[Saved entries]
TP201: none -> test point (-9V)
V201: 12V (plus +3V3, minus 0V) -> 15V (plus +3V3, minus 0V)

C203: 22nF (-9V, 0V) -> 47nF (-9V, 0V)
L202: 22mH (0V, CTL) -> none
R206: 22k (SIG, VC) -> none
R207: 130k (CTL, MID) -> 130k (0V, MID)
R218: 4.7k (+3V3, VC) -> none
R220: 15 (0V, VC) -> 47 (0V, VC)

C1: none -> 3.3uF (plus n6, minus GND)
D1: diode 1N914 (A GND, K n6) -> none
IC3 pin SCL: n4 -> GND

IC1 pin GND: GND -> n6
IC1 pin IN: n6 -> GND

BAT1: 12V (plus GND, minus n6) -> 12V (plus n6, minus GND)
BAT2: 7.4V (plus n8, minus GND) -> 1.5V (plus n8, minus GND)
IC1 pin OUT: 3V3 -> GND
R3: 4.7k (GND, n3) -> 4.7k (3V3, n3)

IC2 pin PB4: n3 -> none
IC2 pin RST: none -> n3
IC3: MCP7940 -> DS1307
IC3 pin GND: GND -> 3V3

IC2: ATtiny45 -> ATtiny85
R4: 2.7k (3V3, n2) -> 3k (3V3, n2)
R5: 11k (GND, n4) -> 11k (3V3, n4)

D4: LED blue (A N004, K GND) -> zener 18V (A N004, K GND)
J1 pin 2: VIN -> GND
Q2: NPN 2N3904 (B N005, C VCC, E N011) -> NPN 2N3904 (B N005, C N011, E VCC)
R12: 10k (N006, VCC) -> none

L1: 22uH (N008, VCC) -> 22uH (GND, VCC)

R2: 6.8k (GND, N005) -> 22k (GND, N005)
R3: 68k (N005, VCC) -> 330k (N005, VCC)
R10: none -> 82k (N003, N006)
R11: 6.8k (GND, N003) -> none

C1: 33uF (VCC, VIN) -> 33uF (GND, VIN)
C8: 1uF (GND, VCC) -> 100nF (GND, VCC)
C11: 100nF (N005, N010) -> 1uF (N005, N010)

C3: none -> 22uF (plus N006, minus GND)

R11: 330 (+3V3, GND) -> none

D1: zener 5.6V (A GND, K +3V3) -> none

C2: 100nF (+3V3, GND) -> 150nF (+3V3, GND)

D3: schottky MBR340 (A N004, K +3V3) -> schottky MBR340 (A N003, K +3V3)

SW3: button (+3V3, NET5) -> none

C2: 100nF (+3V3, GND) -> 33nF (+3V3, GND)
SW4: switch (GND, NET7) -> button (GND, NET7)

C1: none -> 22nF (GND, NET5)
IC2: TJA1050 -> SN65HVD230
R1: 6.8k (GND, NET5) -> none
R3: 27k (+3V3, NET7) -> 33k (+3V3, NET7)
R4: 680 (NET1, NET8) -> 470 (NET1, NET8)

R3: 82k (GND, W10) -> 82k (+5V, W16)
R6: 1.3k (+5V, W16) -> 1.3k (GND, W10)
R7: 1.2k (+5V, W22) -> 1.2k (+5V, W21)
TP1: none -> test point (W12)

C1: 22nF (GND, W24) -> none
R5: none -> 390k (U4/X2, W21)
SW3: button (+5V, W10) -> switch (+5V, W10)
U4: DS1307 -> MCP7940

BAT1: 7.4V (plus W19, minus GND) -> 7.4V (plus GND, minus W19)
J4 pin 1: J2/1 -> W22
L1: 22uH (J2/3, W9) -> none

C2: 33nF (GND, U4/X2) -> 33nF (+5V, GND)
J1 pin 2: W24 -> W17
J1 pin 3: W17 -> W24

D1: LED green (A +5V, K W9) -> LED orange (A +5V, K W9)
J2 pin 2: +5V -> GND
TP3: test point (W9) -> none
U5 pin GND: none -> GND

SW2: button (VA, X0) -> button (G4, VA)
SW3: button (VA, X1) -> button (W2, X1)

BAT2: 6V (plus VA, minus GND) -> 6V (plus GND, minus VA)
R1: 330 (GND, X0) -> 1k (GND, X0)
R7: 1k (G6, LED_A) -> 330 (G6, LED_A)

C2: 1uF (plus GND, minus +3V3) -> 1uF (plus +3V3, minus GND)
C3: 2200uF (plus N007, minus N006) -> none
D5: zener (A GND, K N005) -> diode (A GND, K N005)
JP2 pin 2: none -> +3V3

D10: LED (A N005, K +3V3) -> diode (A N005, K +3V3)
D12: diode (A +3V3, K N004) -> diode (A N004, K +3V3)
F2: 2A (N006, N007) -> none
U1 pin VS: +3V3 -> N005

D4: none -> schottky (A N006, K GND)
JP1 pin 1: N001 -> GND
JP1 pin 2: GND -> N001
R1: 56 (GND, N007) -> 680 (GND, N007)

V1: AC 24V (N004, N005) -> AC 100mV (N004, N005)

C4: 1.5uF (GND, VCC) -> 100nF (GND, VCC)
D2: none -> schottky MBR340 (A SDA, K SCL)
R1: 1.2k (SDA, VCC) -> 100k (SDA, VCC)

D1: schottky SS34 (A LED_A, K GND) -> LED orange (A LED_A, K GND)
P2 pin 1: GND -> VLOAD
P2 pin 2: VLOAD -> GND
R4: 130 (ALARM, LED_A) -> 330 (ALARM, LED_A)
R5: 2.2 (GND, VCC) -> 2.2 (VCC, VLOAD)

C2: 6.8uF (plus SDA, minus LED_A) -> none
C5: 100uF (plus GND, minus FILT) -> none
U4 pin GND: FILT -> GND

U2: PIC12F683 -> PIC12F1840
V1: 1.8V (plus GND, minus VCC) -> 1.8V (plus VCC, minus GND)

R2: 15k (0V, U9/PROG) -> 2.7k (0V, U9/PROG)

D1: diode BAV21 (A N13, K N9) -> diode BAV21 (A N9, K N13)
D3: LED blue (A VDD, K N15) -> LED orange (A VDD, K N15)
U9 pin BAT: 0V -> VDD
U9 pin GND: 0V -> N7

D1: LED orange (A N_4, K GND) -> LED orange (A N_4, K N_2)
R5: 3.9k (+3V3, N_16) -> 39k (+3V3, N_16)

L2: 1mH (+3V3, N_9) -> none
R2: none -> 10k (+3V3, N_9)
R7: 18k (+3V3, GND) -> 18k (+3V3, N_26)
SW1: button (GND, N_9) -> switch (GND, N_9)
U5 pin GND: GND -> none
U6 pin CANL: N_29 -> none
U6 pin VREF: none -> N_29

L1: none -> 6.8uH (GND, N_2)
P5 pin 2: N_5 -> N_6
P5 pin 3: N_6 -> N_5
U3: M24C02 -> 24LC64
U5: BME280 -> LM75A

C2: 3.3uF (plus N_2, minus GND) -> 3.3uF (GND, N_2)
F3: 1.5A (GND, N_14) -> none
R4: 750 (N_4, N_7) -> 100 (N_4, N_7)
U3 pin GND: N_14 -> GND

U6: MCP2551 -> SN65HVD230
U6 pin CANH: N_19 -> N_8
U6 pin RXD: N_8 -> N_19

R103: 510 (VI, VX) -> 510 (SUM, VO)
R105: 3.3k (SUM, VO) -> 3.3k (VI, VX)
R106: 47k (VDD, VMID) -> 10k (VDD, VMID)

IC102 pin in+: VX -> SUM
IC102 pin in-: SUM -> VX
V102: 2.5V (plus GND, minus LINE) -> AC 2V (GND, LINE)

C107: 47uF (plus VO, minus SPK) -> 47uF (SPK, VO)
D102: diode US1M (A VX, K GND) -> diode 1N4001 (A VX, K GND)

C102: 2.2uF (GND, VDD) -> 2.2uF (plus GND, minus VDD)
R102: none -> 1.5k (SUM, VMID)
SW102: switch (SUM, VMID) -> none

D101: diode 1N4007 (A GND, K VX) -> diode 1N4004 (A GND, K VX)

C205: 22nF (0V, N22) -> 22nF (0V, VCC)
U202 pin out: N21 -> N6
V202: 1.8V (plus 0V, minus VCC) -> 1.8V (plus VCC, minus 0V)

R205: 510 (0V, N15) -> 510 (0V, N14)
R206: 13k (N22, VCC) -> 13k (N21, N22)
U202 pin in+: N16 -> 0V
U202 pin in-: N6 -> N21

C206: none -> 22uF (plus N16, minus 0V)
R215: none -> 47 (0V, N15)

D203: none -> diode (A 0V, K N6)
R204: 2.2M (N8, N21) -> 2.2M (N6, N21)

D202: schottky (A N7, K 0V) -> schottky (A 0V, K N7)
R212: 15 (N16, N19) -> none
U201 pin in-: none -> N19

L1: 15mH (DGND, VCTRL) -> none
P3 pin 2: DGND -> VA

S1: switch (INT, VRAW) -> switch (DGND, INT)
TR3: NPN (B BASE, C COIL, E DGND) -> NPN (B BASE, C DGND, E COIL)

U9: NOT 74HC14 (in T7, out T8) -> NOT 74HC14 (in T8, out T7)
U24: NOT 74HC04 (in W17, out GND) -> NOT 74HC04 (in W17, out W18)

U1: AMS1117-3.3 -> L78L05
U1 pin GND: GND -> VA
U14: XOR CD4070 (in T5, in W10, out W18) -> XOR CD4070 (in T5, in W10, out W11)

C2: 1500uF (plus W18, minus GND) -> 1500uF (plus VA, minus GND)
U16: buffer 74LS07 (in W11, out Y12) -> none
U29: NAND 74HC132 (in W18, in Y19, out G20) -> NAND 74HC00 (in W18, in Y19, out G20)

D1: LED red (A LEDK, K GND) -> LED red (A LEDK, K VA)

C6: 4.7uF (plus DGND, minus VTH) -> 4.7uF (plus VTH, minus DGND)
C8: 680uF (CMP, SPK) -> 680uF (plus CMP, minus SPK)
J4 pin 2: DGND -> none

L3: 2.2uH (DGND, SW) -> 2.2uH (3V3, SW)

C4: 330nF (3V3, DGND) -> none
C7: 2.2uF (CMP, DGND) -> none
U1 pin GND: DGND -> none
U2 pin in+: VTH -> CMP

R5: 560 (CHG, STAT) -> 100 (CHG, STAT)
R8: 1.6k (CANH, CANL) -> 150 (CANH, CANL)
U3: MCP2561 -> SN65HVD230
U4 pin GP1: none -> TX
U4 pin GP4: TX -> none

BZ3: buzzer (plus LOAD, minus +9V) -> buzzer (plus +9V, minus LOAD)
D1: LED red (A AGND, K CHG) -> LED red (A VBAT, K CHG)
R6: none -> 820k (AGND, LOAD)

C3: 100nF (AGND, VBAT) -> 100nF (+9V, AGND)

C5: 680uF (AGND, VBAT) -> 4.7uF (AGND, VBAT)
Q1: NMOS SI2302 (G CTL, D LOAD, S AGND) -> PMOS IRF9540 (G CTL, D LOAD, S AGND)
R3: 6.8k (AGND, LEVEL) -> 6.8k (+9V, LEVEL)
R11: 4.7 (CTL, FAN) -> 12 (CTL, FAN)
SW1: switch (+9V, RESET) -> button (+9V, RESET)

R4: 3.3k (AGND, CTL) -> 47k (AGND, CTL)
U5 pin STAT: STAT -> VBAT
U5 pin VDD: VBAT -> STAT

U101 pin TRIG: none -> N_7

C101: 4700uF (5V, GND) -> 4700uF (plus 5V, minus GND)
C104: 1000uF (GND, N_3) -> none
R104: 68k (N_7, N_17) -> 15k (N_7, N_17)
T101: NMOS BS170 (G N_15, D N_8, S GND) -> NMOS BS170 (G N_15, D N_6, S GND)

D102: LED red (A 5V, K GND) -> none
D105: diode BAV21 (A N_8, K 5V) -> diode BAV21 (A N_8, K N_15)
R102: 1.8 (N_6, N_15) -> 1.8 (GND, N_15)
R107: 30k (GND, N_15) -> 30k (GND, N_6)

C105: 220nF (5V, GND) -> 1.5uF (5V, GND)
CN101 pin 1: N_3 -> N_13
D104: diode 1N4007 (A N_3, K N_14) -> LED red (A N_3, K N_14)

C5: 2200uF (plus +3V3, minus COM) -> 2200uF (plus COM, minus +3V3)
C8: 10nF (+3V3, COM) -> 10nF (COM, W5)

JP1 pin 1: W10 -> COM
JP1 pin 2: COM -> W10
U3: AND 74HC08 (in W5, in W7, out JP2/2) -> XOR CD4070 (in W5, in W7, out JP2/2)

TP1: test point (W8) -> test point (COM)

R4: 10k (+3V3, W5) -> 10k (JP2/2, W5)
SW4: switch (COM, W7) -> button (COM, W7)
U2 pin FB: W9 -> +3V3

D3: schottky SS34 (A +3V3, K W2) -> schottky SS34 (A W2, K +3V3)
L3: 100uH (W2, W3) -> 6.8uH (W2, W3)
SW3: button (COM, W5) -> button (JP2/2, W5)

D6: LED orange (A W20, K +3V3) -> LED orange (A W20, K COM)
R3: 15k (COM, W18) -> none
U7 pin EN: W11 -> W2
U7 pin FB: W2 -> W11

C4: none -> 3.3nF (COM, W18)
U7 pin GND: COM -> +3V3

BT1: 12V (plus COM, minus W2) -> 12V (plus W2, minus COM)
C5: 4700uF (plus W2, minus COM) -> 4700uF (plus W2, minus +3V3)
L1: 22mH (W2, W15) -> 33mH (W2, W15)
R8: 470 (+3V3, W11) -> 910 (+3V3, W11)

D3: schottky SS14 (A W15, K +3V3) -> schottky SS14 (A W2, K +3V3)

TO DO.
Exactly the lines above from the one with "R106: 47k (VDD, VMID) -> 10k (VDD, VMID)" to the one with "BZ3: buzzer (plus", both included, are to be quoted; leave the rest out.

SOLUTION.
R106: 47k (VDD, VMID) -> 10k (VDD, VMID)

IC102 pin in+: VX -> SUM
IC102 pin in-: SUM -> VX
V102: 2.5V (plus GND, minus LINE) -> AC 2V (GND, LINE)

C107: 47uF (plus VO, minus SPK) -> 47uF (SPK, VO)
D102: diode US1M (A VX, K GND) -> diode 1N4001 (A VX, K GND)

C102: 2.2uF (GND, VDD) -> 2.2uF (plus GND, minus VDD)
R102: none -> 1.5k (SUM, VMID)
SW102: switch (SUM, VMID) -> none

D101: diode 1N4007 (A GND, K VX) -> diode 1N4004 (A GND, K VX)

C205: 22nF (0V, N22) -> 22nF (0V, VCC)
U202 pin out: N21 -> N6
V202: 1.8V (plus 0V, minus VCC) -> 1.8V (plus VCC, minus 0V)

R205: 510 (0V, N15) -> 510 (0V, N14)
R206: 13k (N22, VCC) -> 13k (N21, N22)
U202 pin in+: N16 -> 0V
U202 pin in-: N6 -> N21

C206: none -> 22uF (plus N16, minus 0V)
R215: none -> 47 (0V, N15)

D203: none -> diode (A 0V, K N6)
R204: 2.2M (N8, N21) -> 2.2M (N6, N21)

D202: schottky (A N7, K 0V) -> schottky (A 0V, K N7)
R212: 15 (N16, N19) -> none
U201 pin in-: none -> N19

L1: 15mH (DGND, VCTRL) -> none
P3 pin 2: DGND -> VA

S1: switch (INT, VRAW) -> switch (DGND, INT)
TR3: NPN (B BASE, C COIL, E DGND) -> NPN (B BASE, C DGND, E COIL)

U9: NOT 74HC14 (in T7, out T8) -> NOT 74HC14 (in T8, out T7)
U24: NOT 74HC04 (in W17, out GND) -> NOT 74HC04 (in W17, out W18)

U1: AMS1117-3.3 -> L78L05
U1 pin GND: GND -> VA
U14: XOR CD4070 (in T5, in W10, out W18) -> XOR CD4070 (in T5, in W10, out W11)

C2: 1500uF (plus W18, minus GND) -> 1500uF (plus VA, minus GND)
U16: buffer 74LS07 (in W11, out Y12) -> none
U29: NAND 74HC132 (in W18, in Y19, out G20) -> NAND 74HC00 (in W18, in Y19, out G20)

D1: LED red (A LEDK, K GND) -> LED red (A LEDK, K VA)

C6: 4.7uF (plus DGND, minus VTH) -> 4.7uF (plus VTH, minus DGND)
C8: 680uF (CMP, SPK) -> 680uF (plus CMP, minus SPK)
J4 pin 2: DGND -> none

L3: 2.2uH (DGND, SW) -> 2.2uH (3V3, SW)

C4: 330nF (3V3, DGND) -> none
C7: 2.2uF (CMP, DGND) -> none
U1 pin GND: DGND -> none
U2 pin in+: VTH -> CMP

R5: 560 (CHG, STAT) -> 100 (CHG, STAT)
R8: 1.6k (CANH, CANL) -> 150 (CANH, CANL)
U3: MCP2561 -> SN65HVD230
U4 pin GP1: none -> TX
U4 pin GP4: TX -> none

BZ3: buzzer (plus LOAD, minus +9V) -> buzzer (plus +9V, minus LOAD)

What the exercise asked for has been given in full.